### TASK OBJECTIVE:
The entries that follow must be written out exactly, without any of the pictures they contain.

### GIVEN ENTRIES:
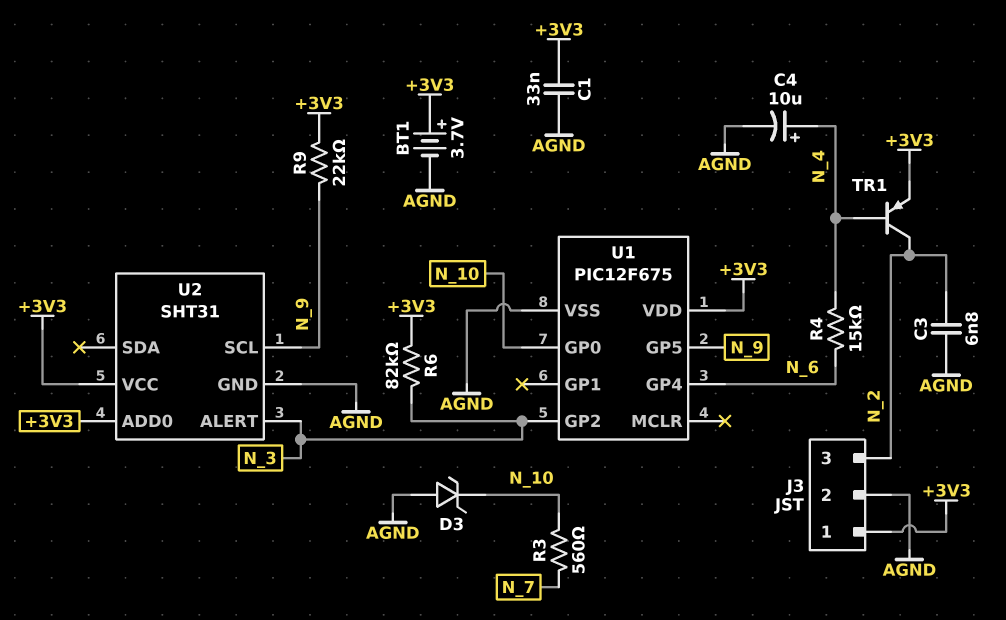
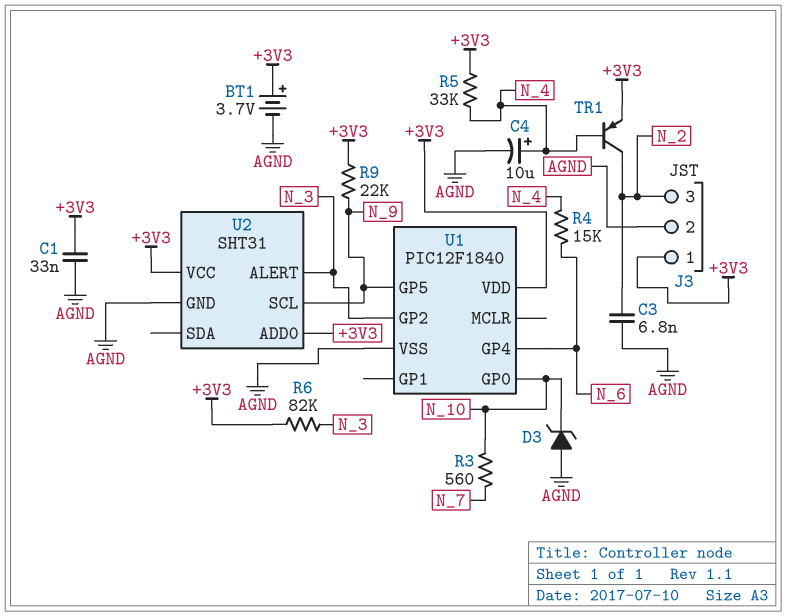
R5: none -> 33k (+3V3, N_4)
U1: PIC12F675 -> PIC12F1840

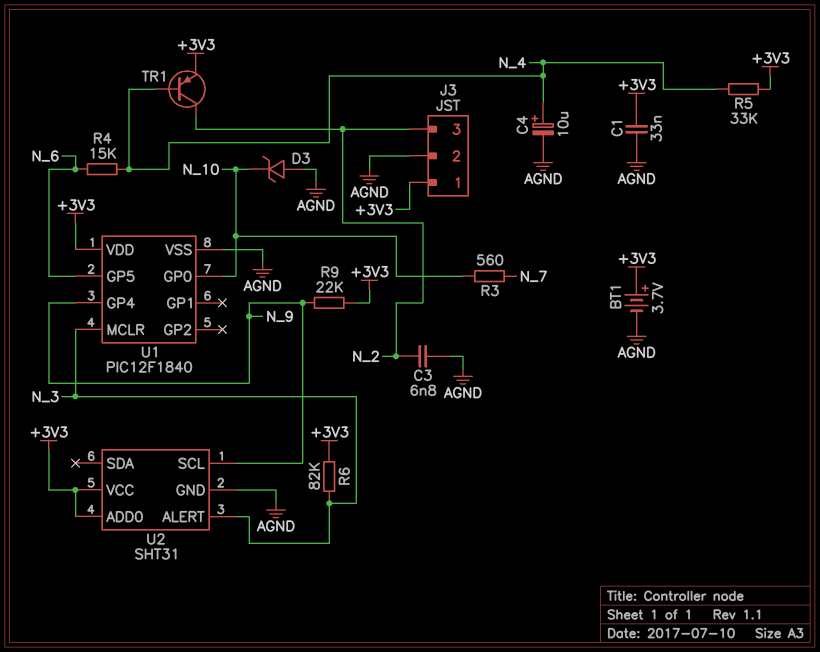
U1 pin GP2: N_3 -> none
U1 pin GP4: N_6 -> N_9
U1 pin GP5: N_9 -> N_6
U1 pin MCLR: none -> N_3

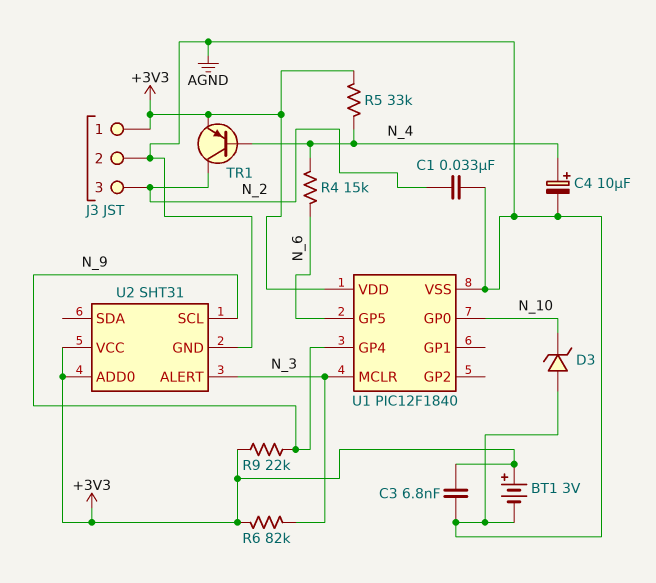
BT1: 3.7V (plus +3V3, minus AGND) -> 3V (plus +3V3, minus AGND)
C1: 33nF (+3V3, AGND) -> 33nF (AGND, N_2)
C3: 6.8nF (AGND, N_2) -> 6.8nF (+3V3, AGND)
R3: 560 (N_7, N_10) -> none

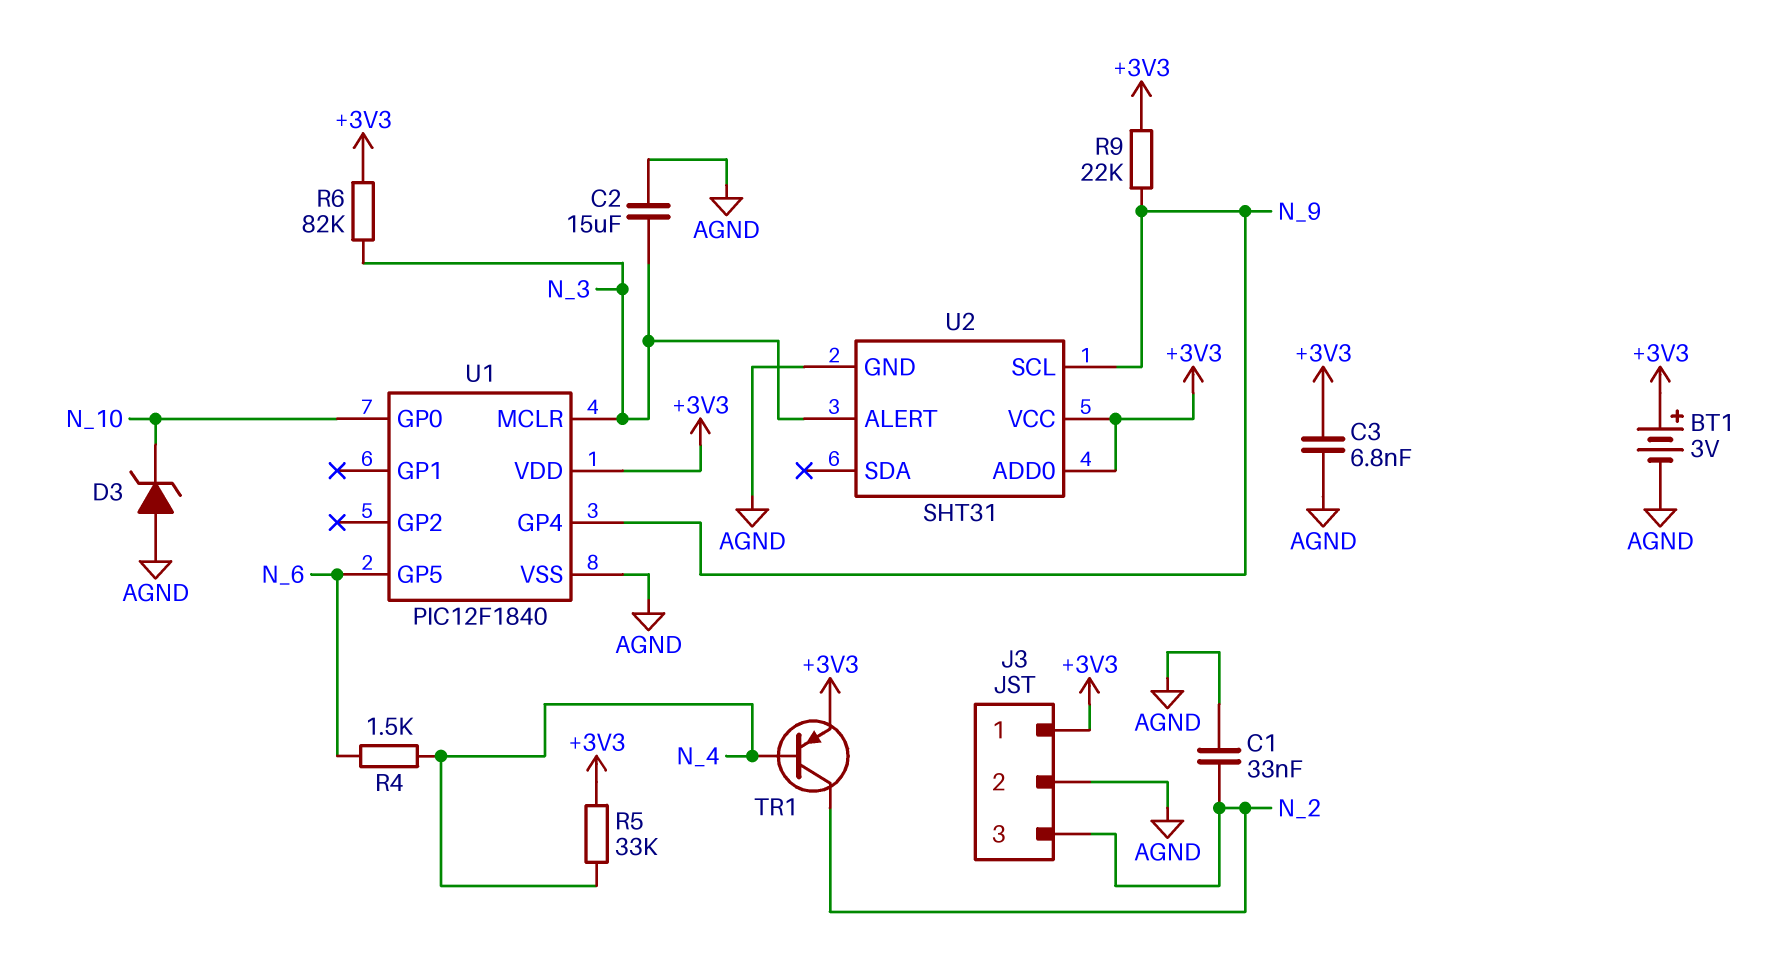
C2: none -> 15uF (AGND, N_3)
C4: 10uF (plus N_4, minus AGND) -> none
R4: 15k (N_4, N_6) -> 1.5k (N_4, N_6)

### THE ANSWER:
R5: none -> 33k (+3V3, N_4)
U1: PIC12F675 -> PIC12F1840

U1 pin GP2: N_3 -> none
U1 pin GP4: N_6 -> N_9
U1 pin GP5: N_9 -> N_6
U1 pin MCLR: none -> N_3

BT1: 3.7V (plus +3V3, minus AGND) -> 3V (plus +3V3, minus AGND)
C1: 33nF (+3V3, AGND) -> 33nF (AGND, N_2)
C3: 6.8nF (AGND, N_2) -> 6.8nF (+3V3, AGND)
R3: 560 (N_7, N_10) -> none

C2: none -> 15uF (AGND, N_3)
C4: 10uF (plus N_4, minus AGND) -> none
R4: 15k (N_4, N_6) -> 1.5k (N_4, N_6)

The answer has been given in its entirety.